— Begin Information shown —

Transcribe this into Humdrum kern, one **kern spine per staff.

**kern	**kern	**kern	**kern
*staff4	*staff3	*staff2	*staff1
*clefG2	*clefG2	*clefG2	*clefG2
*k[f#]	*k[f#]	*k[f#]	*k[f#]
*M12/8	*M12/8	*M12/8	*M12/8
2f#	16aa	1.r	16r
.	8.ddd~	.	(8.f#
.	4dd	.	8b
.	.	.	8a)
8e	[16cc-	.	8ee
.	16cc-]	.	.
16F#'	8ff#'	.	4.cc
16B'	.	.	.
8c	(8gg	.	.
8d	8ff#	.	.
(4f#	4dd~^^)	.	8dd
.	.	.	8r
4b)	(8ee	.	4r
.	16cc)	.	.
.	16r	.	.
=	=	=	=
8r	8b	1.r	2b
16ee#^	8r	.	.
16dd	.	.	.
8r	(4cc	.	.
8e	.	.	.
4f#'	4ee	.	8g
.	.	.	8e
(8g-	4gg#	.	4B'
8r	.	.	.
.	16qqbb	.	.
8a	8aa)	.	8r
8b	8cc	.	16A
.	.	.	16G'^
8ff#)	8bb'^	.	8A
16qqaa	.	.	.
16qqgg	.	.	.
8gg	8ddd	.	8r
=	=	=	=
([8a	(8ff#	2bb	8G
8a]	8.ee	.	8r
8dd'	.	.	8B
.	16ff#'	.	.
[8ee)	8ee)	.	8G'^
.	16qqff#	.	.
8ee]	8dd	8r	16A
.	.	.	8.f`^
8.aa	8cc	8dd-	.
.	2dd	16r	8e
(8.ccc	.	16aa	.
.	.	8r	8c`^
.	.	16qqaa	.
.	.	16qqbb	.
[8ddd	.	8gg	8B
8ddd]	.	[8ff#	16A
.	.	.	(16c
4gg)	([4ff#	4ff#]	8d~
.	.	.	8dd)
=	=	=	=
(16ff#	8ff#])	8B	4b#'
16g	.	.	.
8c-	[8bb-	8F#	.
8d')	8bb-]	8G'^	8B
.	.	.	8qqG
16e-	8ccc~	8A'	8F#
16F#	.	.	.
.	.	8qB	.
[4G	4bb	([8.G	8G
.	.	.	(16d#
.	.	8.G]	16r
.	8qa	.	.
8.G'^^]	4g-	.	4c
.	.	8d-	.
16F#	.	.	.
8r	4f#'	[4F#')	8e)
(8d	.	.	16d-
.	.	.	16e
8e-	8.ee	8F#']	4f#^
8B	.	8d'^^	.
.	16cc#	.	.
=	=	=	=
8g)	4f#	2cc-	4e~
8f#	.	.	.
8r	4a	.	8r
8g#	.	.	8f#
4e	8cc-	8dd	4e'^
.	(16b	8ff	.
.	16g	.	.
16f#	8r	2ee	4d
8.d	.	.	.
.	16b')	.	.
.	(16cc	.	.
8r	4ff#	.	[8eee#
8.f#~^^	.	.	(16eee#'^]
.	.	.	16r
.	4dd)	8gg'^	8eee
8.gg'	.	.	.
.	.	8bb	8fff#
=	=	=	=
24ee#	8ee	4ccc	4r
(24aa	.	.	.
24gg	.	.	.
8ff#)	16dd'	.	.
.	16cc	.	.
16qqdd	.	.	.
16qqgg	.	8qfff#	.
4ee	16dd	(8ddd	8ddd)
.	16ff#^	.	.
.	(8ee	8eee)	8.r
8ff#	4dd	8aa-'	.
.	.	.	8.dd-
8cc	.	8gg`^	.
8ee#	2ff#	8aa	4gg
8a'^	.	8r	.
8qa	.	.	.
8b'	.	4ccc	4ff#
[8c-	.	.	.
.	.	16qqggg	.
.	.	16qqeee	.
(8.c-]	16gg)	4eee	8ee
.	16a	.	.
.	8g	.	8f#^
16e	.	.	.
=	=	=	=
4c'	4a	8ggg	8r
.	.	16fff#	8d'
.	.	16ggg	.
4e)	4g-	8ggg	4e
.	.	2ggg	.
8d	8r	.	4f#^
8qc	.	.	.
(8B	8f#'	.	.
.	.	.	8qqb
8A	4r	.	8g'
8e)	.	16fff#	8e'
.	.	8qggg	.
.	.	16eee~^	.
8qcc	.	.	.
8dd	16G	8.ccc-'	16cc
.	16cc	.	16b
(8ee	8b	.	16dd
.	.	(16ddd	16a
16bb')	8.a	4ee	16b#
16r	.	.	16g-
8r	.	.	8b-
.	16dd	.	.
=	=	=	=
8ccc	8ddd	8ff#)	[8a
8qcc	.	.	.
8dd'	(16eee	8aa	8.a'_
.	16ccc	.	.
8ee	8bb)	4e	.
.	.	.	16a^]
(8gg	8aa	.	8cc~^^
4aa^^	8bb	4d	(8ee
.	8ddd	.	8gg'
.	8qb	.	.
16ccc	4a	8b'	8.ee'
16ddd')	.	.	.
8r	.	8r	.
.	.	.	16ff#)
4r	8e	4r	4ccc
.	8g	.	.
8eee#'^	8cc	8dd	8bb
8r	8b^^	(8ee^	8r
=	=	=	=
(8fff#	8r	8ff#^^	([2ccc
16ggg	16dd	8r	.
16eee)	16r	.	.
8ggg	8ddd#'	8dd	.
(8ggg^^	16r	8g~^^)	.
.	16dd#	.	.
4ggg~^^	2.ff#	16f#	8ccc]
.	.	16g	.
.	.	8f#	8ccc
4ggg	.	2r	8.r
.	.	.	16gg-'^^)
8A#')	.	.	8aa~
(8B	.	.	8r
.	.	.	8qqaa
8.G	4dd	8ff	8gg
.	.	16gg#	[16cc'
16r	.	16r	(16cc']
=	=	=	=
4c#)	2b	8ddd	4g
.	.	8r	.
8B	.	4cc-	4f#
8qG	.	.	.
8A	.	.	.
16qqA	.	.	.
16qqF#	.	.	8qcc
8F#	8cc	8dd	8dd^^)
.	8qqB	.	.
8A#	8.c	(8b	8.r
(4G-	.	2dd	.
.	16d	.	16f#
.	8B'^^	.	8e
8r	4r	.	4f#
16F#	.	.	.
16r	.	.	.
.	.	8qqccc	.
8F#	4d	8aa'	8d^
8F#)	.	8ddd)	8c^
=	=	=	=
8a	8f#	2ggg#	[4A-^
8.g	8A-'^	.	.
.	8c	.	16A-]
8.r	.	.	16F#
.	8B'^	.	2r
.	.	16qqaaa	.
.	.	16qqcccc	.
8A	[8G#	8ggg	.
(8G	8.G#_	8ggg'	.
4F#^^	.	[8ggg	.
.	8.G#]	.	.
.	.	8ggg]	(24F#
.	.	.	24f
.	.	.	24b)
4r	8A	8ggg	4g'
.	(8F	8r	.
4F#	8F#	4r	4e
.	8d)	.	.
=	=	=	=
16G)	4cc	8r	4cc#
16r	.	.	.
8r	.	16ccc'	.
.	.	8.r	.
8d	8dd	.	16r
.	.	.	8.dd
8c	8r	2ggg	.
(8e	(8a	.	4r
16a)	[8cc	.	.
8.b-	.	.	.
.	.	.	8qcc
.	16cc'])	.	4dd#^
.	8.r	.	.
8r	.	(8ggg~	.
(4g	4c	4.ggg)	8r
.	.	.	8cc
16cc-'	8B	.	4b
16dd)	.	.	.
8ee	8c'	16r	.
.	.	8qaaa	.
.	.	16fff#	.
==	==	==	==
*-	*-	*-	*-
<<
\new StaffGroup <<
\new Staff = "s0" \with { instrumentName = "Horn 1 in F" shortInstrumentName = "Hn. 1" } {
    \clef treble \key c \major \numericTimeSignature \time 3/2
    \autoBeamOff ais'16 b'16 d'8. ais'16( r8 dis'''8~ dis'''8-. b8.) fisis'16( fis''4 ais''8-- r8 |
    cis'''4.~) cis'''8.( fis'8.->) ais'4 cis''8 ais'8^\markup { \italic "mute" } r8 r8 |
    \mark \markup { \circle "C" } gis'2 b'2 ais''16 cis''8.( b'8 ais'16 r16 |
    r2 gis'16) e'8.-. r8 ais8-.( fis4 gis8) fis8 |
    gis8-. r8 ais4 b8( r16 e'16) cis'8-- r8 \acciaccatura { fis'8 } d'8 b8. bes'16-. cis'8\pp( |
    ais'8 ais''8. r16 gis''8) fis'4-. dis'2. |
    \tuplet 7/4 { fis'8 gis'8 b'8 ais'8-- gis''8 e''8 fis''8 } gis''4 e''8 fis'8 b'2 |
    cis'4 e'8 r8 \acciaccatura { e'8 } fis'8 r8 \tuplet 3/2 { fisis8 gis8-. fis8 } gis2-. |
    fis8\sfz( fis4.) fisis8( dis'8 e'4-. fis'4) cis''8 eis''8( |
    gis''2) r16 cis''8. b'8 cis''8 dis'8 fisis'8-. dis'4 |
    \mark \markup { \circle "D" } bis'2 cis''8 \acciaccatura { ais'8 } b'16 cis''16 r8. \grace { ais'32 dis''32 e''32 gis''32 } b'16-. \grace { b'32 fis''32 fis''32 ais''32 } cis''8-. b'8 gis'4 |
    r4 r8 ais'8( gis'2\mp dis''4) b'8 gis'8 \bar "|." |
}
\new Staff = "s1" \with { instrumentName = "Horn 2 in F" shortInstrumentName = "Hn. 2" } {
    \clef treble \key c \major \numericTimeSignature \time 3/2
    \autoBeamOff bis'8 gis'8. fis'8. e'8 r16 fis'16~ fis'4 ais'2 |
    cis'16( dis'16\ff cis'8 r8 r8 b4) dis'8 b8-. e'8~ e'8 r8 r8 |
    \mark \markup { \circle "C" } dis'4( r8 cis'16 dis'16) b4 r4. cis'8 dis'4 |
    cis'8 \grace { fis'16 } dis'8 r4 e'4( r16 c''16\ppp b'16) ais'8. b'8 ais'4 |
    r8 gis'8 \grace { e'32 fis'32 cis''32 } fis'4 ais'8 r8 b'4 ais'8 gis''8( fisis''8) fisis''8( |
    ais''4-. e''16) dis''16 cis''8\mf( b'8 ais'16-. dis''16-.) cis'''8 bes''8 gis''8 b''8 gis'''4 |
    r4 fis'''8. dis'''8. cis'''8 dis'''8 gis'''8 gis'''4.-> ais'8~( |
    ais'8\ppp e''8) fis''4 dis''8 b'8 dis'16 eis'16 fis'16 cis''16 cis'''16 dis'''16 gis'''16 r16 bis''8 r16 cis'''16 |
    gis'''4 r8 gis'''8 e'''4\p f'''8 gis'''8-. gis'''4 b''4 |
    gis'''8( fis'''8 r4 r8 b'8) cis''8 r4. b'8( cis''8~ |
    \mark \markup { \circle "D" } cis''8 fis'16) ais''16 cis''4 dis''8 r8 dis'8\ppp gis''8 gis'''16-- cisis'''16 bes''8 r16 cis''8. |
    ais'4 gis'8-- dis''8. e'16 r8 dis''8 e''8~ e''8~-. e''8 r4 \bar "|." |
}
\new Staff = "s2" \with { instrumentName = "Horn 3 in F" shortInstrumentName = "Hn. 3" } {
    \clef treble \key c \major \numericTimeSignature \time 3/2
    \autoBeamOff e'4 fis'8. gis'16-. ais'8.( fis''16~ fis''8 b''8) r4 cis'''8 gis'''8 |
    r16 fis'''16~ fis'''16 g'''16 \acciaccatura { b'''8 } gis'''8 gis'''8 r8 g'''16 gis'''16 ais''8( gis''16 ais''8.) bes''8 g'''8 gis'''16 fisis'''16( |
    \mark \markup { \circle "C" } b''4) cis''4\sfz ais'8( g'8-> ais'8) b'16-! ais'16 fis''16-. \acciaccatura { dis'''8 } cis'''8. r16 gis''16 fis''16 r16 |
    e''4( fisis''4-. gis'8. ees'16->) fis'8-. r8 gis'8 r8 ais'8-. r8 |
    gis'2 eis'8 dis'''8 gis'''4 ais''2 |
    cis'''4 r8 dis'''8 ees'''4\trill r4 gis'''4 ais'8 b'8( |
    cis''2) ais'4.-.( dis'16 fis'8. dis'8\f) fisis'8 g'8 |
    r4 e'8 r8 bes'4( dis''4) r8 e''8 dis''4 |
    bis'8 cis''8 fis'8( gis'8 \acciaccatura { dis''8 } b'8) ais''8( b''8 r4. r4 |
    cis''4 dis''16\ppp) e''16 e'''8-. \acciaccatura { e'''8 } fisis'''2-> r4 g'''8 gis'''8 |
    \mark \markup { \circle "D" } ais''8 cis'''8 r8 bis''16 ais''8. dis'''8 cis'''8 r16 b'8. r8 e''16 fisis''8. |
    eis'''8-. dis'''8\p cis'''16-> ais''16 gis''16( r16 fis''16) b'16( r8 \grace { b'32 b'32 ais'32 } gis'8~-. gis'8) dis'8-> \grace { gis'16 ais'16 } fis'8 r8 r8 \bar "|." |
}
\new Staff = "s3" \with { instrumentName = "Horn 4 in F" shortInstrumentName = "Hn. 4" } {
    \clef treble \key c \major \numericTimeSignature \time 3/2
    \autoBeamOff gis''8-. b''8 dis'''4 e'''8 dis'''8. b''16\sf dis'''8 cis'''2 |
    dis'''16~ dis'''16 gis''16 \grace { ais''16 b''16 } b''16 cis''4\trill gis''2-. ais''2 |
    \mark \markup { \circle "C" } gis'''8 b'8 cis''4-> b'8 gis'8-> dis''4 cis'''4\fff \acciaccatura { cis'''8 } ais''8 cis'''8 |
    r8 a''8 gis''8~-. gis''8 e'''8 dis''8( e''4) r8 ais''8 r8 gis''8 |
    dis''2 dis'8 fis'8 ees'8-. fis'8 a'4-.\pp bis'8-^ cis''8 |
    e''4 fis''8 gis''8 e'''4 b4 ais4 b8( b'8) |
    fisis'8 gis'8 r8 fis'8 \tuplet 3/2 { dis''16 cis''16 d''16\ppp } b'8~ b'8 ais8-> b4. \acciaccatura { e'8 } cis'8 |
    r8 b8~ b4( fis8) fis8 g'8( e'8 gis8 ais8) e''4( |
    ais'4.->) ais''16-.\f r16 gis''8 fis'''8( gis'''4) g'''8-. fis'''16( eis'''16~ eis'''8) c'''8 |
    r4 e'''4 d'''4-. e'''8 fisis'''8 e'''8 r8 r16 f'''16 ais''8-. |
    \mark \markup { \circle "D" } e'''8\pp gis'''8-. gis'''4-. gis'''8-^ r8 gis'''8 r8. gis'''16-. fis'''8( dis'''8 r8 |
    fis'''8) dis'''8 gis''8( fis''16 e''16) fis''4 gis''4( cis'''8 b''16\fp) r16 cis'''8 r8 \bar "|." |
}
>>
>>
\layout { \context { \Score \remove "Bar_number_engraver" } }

— End Information shown —

Request:
How many lines of the data above contain the string "shortInstrumentName"? Give only the number.

The solution:
4